[Problem] For the records that follow, give the number of lines containing the word "Identify", with no added text.

————————

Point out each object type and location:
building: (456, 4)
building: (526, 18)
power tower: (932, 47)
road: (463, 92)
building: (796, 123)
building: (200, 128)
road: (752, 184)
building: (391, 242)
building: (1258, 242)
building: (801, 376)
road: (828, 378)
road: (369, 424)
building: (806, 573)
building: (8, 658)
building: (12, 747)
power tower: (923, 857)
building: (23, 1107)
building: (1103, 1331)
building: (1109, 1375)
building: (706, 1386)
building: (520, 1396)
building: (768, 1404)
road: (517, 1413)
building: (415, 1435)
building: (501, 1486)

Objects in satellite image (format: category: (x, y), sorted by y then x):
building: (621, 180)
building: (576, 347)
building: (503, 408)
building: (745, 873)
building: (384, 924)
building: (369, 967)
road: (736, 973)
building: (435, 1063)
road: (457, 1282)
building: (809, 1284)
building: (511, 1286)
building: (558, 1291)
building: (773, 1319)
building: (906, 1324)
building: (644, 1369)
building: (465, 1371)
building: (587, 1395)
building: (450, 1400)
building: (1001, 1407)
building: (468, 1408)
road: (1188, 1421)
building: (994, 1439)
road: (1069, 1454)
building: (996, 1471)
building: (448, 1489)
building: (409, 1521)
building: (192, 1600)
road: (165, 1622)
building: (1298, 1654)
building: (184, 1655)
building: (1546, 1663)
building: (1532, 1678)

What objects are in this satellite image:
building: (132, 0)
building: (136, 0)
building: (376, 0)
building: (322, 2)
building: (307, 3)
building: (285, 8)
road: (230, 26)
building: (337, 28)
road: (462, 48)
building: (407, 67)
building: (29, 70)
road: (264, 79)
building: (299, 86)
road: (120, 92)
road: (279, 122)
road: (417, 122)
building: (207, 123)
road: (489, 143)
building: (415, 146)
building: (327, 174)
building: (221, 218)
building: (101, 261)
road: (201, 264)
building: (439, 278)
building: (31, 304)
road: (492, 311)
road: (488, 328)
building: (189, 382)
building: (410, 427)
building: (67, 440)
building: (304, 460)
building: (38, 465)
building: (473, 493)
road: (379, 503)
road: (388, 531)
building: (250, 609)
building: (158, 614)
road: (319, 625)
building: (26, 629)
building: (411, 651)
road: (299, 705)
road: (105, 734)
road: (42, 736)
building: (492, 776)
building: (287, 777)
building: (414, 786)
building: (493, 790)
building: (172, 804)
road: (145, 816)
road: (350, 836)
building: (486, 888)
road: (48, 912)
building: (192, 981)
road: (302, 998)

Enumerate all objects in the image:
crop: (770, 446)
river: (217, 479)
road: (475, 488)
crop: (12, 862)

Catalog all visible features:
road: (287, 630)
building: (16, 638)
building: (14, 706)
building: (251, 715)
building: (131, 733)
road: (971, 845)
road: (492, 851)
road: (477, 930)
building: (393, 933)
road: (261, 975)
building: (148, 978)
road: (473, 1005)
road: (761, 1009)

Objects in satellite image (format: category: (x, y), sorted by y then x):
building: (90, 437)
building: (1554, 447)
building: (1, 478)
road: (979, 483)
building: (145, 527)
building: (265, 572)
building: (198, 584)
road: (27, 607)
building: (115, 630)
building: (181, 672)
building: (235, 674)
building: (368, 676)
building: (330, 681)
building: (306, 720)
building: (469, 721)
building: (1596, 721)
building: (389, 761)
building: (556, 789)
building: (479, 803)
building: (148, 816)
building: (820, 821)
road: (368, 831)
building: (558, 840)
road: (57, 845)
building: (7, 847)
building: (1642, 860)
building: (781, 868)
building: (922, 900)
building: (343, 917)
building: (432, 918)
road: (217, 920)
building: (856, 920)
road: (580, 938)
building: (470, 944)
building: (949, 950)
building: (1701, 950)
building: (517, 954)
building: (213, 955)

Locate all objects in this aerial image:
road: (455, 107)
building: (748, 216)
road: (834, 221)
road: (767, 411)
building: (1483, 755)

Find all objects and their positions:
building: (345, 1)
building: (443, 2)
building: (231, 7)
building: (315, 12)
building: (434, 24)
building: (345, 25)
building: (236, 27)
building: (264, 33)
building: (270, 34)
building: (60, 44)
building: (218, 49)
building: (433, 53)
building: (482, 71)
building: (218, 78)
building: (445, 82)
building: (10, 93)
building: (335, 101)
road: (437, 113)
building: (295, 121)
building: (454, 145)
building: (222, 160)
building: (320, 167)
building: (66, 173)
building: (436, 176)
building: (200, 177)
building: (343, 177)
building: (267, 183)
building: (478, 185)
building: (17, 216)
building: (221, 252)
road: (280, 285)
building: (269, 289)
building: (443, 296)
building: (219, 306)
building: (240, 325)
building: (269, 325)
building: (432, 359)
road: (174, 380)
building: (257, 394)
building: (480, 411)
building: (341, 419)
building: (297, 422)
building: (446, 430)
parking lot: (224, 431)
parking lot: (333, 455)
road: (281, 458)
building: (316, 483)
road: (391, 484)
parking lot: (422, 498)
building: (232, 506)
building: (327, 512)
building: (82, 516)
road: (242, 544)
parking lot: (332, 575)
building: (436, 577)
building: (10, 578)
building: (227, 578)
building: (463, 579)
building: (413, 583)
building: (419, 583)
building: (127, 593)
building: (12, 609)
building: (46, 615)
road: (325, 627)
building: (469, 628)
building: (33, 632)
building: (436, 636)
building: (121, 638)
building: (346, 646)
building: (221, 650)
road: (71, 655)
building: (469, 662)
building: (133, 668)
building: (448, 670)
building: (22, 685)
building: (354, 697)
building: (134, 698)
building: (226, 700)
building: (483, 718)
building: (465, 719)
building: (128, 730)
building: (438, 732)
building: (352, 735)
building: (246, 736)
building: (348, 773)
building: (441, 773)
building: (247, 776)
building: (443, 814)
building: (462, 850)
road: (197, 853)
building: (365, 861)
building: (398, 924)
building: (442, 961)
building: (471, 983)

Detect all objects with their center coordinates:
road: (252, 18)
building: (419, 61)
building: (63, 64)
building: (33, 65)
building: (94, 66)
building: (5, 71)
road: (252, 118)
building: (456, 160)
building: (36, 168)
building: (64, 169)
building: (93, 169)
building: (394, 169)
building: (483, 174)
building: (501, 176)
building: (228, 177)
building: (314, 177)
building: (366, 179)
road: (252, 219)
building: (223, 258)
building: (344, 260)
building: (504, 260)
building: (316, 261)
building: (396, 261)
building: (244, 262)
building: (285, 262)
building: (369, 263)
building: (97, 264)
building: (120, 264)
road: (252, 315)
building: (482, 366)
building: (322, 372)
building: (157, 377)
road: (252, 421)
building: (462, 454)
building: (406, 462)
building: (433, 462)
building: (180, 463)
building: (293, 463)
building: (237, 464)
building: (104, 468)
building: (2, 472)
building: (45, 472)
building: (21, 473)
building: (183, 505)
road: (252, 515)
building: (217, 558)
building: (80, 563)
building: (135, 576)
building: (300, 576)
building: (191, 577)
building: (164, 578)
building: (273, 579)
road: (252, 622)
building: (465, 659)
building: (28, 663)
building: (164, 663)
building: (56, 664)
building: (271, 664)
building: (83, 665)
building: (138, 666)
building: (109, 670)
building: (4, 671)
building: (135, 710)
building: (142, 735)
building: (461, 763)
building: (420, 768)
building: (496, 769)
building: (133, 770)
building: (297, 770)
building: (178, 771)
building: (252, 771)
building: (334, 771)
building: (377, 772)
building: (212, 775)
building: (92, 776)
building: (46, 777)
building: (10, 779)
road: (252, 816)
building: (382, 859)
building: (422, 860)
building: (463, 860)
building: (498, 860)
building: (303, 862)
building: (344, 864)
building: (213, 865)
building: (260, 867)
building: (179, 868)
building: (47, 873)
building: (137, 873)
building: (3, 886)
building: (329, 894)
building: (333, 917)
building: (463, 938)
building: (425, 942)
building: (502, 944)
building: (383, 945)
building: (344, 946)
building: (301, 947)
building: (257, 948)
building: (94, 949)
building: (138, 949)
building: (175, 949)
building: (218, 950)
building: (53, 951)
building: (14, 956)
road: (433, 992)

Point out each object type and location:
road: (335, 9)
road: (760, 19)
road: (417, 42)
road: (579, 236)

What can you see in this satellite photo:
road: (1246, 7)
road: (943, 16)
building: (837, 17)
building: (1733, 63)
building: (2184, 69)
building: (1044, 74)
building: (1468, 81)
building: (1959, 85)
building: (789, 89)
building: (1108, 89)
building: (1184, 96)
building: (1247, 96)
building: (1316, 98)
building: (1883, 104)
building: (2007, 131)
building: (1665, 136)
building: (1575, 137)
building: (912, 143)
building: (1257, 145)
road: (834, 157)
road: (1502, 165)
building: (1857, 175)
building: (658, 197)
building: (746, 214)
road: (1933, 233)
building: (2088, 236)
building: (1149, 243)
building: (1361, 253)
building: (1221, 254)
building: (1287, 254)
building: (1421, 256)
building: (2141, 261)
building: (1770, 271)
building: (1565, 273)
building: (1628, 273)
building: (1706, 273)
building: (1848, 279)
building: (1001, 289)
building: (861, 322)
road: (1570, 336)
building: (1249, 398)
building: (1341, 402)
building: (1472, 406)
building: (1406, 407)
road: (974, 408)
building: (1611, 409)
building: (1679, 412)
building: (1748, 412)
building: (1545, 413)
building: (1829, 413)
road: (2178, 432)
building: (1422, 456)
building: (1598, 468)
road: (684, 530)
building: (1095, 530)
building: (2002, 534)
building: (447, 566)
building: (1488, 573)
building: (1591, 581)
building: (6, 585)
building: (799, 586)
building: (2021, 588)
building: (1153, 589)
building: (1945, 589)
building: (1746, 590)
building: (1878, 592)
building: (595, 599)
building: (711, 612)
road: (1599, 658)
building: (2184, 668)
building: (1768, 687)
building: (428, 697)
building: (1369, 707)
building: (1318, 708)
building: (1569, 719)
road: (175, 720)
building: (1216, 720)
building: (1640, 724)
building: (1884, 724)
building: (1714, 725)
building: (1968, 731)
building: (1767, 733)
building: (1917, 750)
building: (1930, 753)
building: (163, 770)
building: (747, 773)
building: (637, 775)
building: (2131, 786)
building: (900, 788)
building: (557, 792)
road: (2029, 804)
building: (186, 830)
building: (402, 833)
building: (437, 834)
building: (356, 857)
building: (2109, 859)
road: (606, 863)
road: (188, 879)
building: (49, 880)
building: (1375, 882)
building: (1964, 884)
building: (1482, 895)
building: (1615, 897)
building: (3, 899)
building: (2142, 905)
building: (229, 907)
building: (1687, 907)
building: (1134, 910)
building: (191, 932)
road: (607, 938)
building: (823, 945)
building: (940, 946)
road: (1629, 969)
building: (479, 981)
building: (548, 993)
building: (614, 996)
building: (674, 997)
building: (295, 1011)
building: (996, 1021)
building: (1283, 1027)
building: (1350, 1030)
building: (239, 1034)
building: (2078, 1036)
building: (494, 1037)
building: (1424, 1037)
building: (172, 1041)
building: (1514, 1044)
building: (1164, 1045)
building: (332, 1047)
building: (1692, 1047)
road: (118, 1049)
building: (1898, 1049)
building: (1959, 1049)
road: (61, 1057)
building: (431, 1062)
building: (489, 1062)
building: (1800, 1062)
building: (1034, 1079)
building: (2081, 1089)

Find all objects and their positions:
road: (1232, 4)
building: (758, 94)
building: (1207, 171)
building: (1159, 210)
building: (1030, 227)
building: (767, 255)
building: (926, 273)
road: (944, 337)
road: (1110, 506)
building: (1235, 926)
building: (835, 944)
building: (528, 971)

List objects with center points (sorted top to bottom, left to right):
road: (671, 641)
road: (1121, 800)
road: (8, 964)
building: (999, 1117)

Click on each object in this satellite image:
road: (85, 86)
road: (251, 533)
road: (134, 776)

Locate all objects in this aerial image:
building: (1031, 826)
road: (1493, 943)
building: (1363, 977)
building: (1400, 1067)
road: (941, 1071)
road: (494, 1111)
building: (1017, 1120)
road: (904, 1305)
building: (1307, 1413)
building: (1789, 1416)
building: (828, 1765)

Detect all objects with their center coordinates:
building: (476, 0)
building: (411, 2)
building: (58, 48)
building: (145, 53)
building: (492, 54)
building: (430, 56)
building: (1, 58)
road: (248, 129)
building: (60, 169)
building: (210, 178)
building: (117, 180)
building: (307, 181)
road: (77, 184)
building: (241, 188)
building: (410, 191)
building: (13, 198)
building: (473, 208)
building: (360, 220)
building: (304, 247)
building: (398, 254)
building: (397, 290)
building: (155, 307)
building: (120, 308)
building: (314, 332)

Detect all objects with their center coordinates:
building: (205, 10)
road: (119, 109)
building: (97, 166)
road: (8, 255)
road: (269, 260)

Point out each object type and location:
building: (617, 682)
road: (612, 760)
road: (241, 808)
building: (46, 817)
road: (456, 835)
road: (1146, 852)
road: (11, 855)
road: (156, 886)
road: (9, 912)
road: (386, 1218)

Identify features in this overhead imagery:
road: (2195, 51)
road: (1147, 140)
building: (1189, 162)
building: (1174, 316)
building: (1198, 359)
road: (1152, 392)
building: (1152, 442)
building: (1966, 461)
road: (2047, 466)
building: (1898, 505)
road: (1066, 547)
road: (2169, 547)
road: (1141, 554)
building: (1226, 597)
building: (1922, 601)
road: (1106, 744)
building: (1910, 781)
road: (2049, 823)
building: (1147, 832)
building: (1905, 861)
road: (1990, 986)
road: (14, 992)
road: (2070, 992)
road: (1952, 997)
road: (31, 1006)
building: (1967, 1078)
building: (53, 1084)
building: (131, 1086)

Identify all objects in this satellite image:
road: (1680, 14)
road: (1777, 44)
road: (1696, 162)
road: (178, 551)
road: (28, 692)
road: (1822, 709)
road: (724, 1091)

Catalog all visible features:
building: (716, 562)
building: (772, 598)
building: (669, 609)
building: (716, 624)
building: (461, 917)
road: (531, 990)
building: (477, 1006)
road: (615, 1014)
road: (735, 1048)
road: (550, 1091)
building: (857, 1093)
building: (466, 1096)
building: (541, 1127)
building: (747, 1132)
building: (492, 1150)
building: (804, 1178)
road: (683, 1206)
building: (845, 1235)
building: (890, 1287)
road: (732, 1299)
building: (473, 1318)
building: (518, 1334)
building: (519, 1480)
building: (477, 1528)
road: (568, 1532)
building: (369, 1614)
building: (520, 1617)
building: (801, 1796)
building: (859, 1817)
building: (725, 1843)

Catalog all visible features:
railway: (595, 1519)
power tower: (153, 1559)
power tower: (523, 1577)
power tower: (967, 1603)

————————

[Response to the task] 2